DATASET RECORDS Start Marker

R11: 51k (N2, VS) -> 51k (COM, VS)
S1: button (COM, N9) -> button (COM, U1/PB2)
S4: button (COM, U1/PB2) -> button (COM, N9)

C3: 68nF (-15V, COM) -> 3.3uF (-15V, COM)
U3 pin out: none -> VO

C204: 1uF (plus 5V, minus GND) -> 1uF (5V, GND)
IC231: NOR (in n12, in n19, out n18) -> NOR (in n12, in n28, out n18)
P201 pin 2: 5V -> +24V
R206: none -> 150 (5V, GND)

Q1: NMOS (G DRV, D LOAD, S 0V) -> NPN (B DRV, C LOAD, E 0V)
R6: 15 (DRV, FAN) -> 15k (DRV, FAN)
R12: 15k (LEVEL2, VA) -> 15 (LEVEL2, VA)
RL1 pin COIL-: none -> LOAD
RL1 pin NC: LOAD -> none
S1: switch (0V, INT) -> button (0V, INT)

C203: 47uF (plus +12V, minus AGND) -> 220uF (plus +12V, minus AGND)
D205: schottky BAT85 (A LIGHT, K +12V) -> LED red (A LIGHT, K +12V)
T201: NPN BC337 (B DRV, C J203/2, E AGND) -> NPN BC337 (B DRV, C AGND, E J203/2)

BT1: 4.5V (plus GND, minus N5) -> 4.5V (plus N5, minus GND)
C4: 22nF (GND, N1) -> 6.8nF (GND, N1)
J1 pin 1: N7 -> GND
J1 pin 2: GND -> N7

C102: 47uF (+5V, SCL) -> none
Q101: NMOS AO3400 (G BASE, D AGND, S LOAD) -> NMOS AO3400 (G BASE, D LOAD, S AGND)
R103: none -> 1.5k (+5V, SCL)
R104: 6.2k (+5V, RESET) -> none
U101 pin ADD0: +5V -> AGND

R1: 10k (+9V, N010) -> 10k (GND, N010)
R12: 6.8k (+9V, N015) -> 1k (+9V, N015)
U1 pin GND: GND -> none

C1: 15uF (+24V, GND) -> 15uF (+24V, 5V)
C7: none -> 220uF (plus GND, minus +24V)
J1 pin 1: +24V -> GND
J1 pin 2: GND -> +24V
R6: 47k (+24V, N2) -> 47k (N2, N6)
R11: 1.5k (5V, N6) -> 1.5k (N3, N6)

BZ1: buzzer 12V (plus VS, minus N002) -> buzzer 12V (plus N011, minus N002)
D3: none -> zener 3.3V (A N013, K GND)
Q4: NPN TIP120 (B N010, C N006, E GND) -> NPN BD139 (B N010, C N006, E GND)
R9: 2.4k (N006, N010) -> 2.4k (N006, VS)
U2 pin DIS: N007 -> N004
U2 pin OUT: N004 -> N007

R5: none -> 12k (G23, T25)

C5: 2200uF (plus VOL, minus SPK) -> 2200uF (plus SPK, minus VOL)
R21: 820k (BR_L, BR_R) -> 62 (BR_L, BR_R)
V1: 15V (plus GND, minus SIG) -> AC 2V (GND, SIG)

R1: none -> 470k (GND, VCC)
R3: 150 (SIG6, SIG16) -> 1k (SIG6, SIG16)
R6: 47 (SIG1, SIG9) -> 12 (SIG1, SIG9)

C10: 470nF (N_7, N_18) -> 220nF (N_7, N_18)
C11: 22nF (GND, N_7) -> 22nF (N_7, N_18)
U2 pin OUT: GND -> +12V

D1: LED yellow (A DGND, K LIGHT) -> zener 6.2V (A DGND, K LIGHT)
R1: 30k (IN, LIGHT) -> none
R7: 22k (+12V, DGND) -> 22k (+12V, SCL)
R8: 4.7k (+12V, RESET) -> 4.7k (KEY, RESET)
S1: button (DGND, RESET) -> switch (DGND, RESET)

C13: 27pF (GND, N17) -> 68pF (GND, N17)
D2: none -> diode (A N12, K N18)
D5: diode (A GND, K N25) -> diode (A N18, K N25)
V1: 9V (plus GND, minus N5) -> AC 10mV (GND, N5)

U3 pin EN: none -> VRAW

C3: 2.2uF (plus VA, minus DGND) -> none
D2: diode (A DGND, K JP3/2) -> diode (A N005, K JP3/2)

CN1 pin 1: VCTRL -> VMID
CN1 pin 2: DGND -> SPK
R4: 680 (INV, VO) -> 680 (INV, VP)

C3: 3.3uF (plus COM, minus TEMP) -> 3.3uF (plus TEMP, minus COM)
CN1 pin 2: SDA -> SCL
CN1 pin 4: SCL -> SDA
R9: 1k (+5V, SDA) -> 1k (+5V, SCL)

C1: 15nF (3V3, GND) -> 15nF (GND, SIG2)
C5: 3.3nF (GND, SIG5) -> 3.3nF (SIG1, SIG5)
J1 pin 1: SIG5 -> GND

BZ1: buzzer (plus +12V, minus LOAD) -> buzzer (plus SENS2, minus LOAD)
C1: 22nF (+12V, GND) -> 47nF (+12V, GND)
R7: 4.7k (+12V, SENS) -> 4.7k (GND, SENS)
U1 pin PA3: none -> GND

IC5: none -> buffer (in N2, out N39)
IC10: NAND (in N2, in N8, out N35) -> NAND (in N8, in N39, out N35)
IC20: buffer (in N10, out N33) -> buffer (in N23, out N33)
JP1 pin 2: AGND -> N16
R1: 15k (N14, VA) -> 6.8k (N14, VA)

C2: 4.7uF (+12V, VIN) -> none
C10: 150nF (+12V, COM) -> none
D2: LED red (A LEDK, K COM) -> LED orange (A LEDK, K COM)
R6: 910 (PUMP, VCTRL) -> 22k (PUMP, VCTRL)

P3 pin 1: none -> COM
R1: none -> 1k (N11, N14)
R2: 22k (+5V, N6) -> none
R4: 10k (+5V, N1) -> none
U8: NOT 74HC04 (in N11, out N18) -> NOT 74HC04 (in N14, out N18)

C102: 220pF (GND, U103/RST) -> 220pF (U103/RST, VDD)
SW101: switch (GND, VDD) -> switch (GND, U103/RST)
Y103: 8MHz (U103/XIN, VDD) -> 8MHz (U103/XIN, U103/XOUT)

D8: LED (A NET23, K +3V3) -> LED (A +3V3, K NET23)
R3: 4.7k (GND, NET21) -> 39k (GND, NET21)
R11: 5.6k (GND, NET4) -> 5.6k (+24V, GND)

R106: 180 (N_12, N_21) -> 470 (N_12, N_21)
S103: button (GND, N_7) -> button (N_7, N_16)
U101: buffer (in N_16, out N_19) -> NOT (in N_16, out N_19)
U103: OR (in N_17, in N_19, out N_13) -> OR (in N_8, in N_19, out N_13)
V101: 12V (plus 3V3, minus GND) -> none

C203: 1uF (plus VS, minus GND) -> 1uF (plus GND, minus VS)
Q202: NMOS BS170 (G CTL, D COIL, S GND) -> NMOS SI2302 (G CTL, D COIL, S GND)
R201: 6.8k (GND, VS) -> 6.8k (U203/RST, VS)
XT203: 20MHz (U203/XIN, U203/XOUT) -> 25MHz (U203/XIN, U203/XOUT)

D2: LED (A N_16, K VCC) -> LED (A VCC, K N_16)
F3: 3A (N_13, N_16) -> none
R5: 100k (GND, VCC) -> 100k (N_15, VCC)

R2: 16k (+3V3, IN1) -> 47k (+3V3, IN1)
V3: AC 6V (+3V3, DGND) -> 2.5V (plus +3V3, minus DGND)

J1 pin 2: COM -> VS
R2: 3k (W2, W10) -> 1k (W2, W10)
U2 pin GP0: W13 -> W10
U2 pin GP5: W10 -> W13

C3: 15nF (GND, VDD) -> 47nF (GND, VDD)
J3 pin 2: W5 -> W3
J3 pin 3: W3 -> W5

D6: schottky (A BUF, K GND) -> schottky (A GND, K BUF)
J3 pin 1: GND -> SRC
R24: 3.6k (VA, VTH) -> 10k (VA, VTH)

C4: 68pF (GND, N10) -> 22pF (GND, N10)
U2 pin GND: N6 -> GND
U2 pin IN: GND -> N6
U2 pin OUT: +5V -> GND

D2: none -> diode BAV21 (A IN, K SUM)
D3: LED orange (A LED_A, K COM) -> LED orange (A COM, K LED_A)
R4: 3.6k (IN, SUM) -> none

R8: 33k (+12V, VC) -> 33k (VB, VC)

DATASET RECORDS End Marker

#### TASK DESCRIPTION:
Using the listing, filter for "RESET" and return the matching lines.

#### WRITTEN RESPONSE:
R104: 6.2k (+5V, RESET) -> none
R8: 4.7k (+12V, RESET) -> 4.7k (KEY, RESET)
S1: button (DGND, RESET) -> switch (DGND, RESET)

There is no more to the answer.